'''

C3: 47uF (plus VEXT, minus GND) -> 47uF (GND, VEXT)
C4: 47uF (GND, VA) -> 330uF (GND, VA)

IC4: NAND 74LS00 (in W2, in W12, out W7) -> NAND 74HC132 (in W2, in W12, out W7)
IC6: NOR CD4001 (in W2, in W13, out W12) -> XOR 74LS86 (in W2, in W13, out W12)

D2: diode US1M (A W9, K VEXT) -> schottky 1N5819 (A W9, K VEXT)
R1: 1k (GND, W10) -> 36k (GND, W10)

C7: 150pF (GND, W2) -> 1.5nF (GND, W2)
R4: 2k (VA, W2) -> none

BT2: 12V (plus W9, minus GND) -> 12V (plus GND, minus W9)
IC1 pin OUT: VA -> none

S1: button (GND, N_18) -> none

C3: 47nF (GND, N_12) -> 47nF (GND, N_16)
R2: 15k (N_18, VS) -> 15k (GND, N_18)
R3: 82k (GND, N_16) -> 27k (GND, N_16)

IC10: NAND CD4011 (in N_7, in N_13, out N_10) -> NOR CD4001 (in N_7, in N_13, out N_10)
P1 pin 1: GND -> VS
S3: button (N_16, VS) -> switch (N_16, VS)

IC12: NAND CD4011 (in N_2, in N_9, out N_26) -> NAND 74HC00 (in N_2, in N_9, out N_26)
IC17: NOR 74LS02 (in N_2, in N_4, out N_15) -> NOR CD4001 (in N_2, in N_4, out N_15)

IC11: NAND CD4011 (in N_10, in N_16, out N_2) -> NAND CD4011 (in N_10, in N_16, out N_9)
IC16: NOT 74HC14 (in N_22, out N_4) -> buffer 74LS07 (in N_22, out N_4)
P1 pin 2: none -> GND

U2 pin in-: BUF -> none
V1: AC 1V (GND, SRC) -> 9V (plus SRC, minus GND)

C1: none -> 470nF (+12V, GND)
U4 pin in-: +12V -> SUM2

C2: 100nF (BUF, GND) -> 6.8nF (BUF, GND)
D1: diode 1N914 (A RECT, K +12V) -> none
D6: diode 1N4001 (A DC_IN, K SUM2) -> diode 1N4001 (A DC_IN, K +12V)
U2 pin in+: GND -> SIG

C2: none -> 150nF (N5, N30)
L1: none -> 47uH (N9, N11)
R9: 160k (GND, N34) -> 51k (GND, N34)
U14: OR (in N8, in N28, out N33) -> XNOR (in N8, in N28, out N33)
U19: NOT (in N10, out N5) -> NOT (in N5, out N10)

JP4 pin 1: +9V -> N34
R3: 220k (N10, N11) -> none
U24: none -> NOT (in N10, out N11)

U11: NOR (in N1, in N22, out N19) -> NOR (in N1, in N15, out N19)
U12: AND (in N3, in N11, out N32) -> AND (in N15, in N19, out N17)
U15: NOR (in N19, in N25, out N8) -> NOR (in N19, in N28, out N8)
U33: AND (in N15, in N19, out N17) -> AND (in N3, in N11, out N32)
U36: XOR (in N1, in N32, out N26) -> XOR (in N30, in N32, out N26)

'''

EXERCISE BRIEF: The line with "D2: diode US1M" is the last to include; transcribe exactly every line from the top of the material above down to it.

RESPONSE:
C3: 47uF (plus VEXT, minus GND) -> 47uF (GND, VEXT)
C4: 47uF (GND, VA) -> 330uF (GND, VA)

IC4: NAND 74LS00 (in W2, in W12, out W7) -> NAND 74HC132 (in W2, in W12, out W7)
IC6: NOR CD4001 (in W2, in W13, out W12) -> XOR 74LS86 (in W2, in W13, out W12)

D2: diode US1M (A W9, K VEXT) -> schottky 1N5819 (A W9, K VEXT)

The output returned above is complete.